**Exercise aim**
The answer must consist of every line in the records below that contains the string "none".

◇ ◇ ◇ ◇ ◇

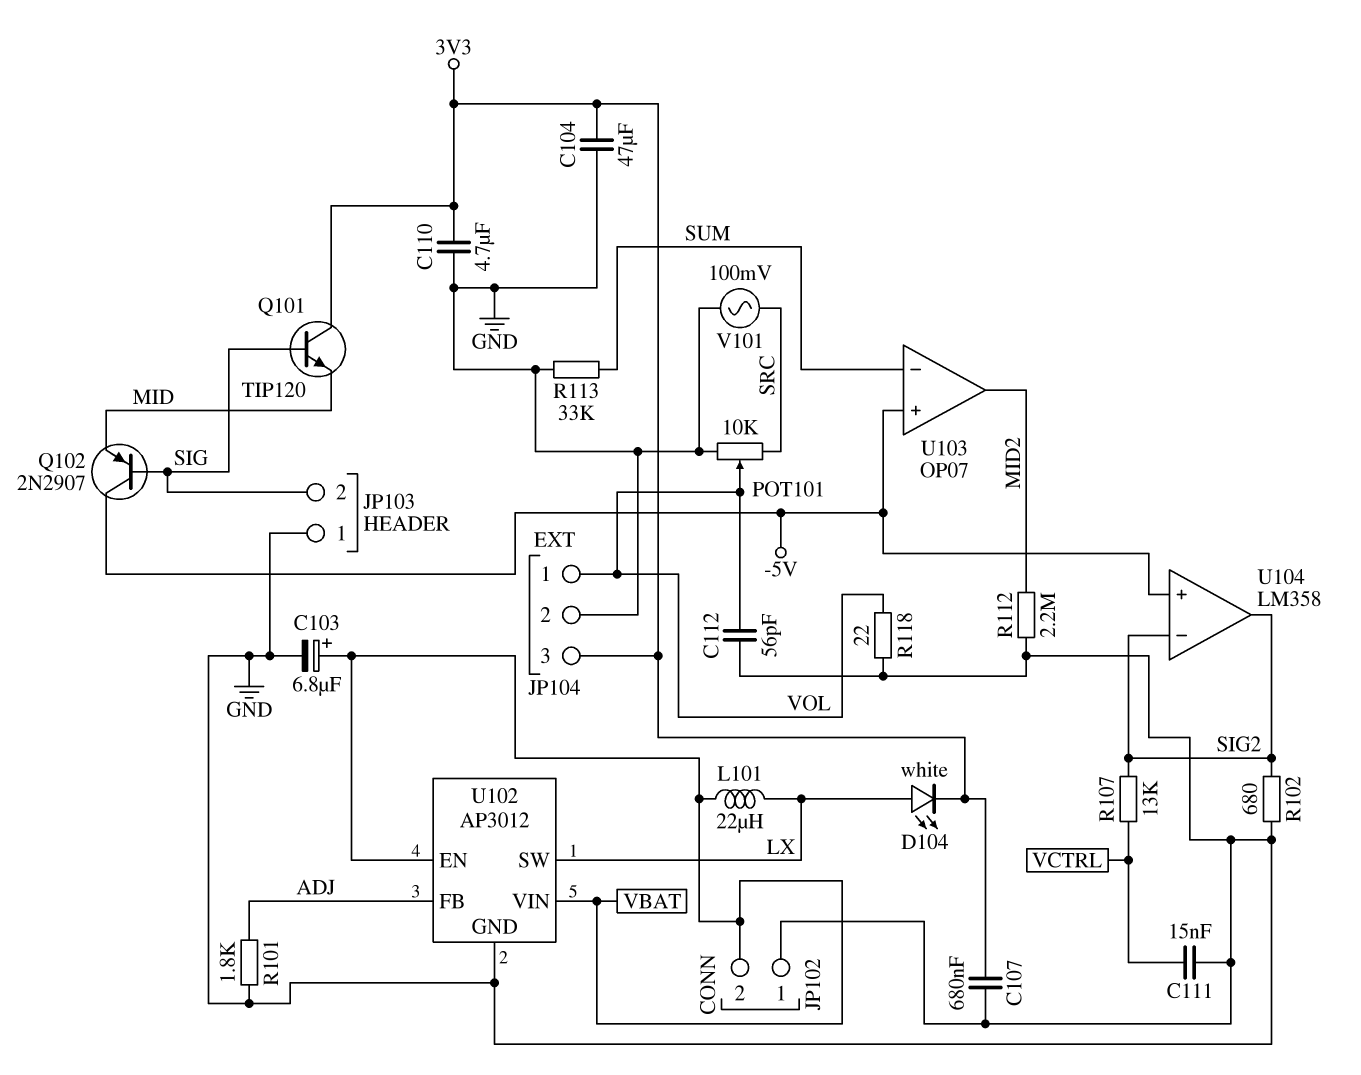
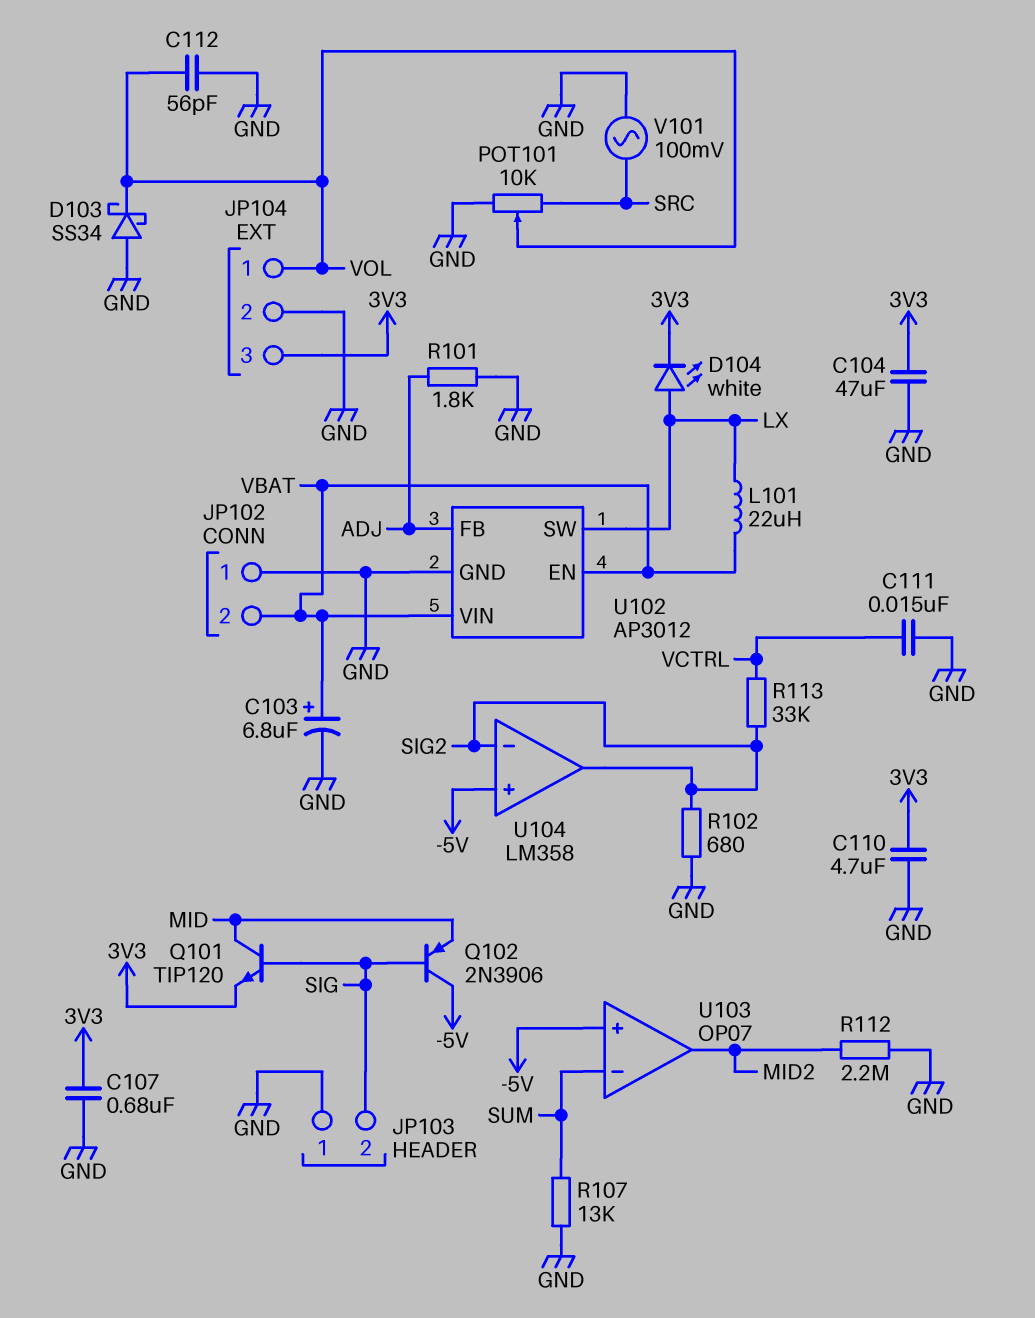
D103: none -> schottky SS34 (A GND, K VOL)
Q101: NPN TIP120 (B SIG, C 3V3, E MID) -> NPN TIP120 (B SIG, C MID, E 3V3)
Q102: PNP 2N2907 (B SIG, C -5V, E MID) -> PNP 2N3906 (B SIG, C -5V, E MID)
R107: 13k (SIG2, VCTRL) -> 13k (GND, SUM)
R113: 33k (GND, SUM) -> 33k (SIG2, VCTRL)
R118: 22 (GND, VOL) -> none

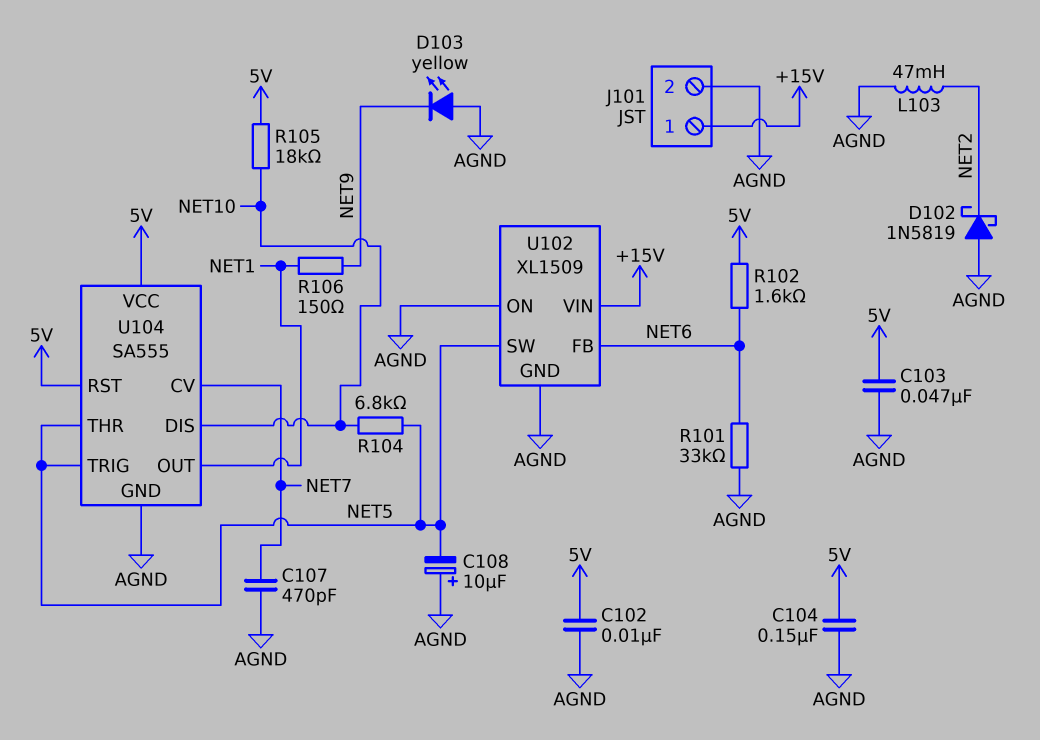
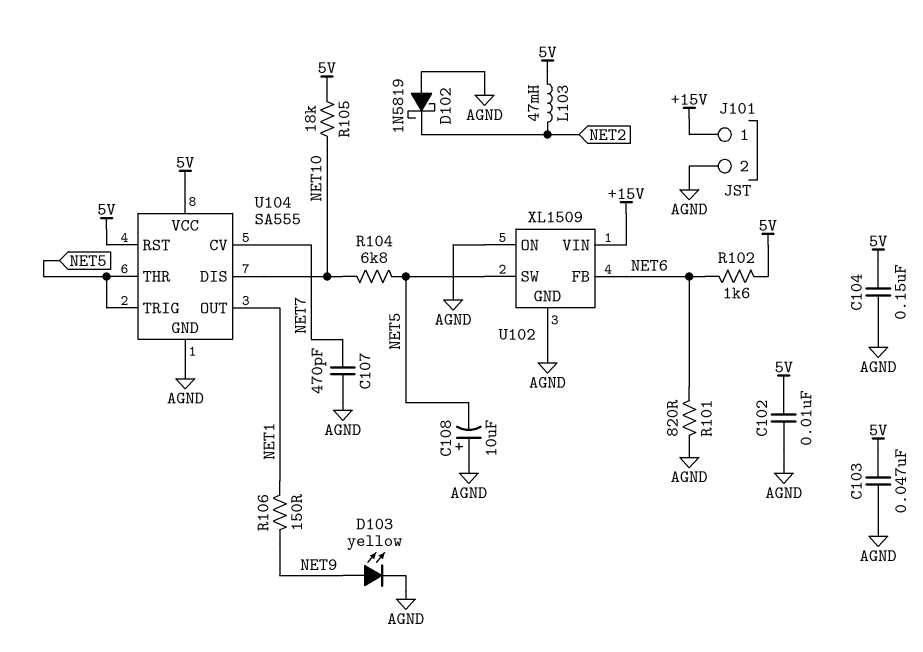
D103: LED yellow (A AGND, K NET9) -> LED yellow (A NET9, K AGND)
L103: 47mH (AGND, NET2) -> 47mH (5V, NET2)
R101: 33k (AGND, NET6) -> 820 (AGND, NET6)

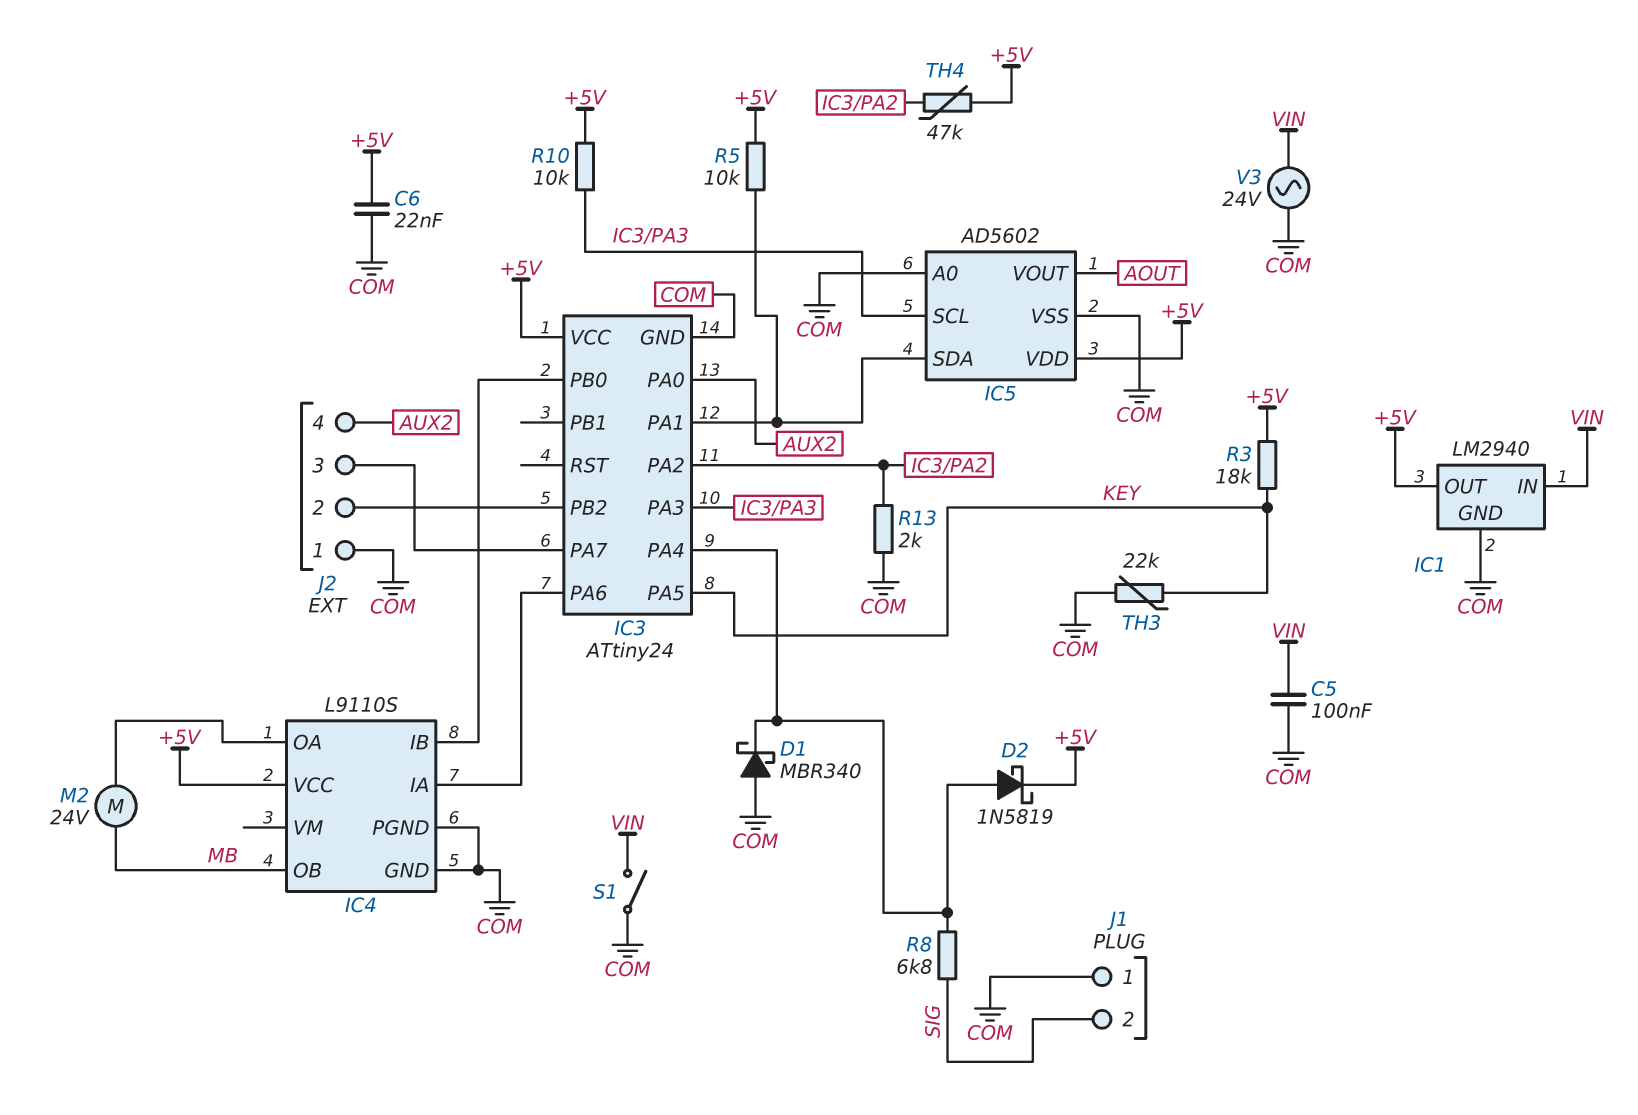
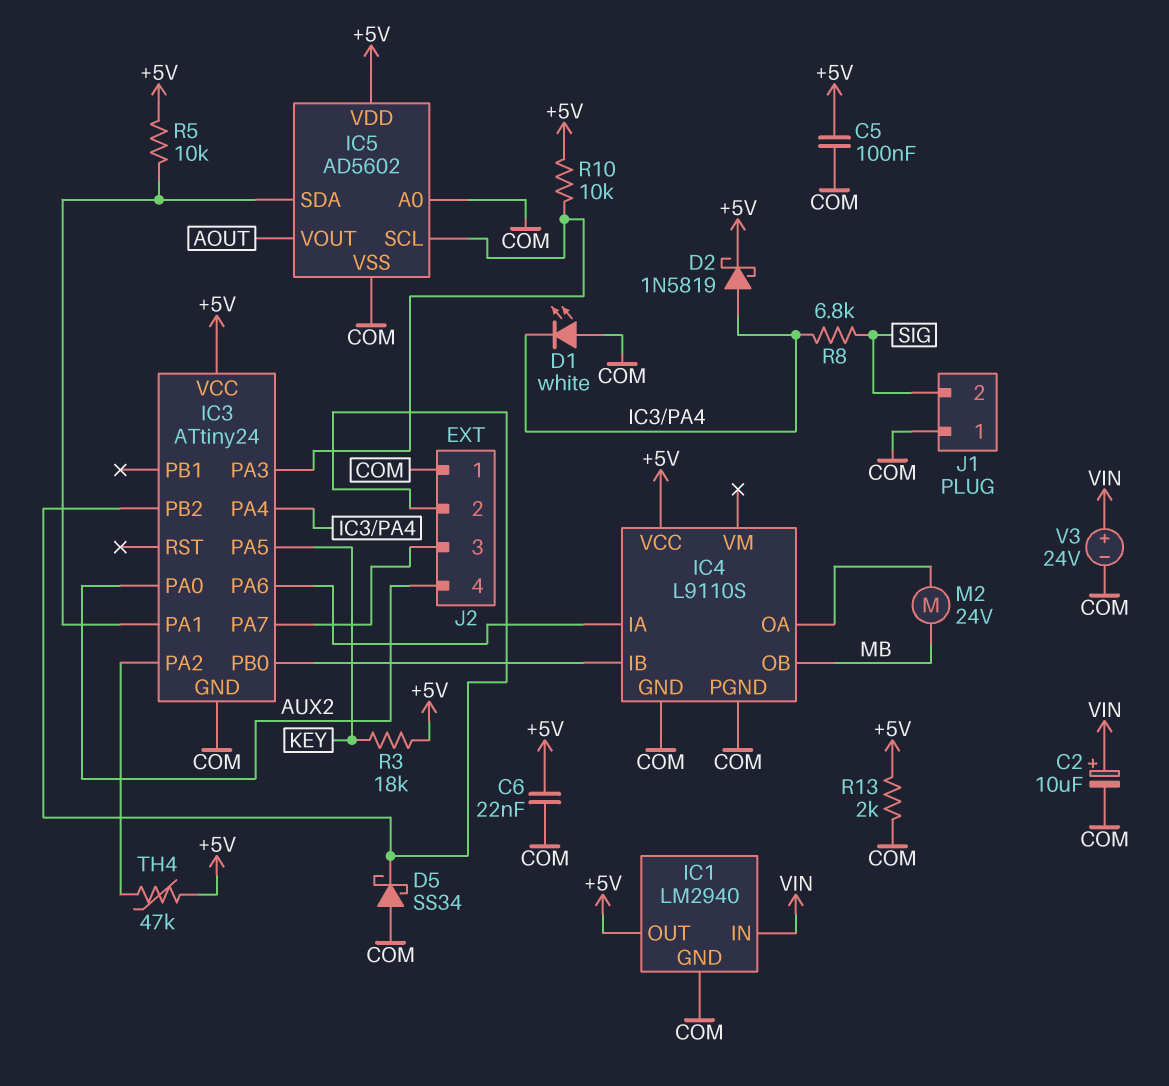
C2: none -> 10uF (plus VIN, minus COM)
C5: 100nF (COM, VIN) -> 100nF (+5V, COM)
D1: schottky MBR340 (A COM, K IC3/PA4) -> LED white (A COM, K IC3/PA4)
D5: none -> schottky SS34 (A COM, K IC3/PB2)
R13: 2k (COM, IC3/PA2) -> 2k (+5V, COM)
S1: switch (COM, VIN) -> none
TH3: 22k (COM, KEY) -> none
V3: AC 24V (COM, VIN) -> 24V (plus VIN, minus COM)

◇ ◇ ◇ ◇ ◇

**Answer to the exercise**
D103: none -> schottky SS34 (A GND, K VOL)
R118: 22 (GND, VOL) -> none
C2: none -> 10uF (plus VIN, minus COM)
D5: none -> schottky SS34 (A COM, K IC3/PB2)
S1: switch (COM, VIN) -> none
TH3: 22k (COM, KEY) -> none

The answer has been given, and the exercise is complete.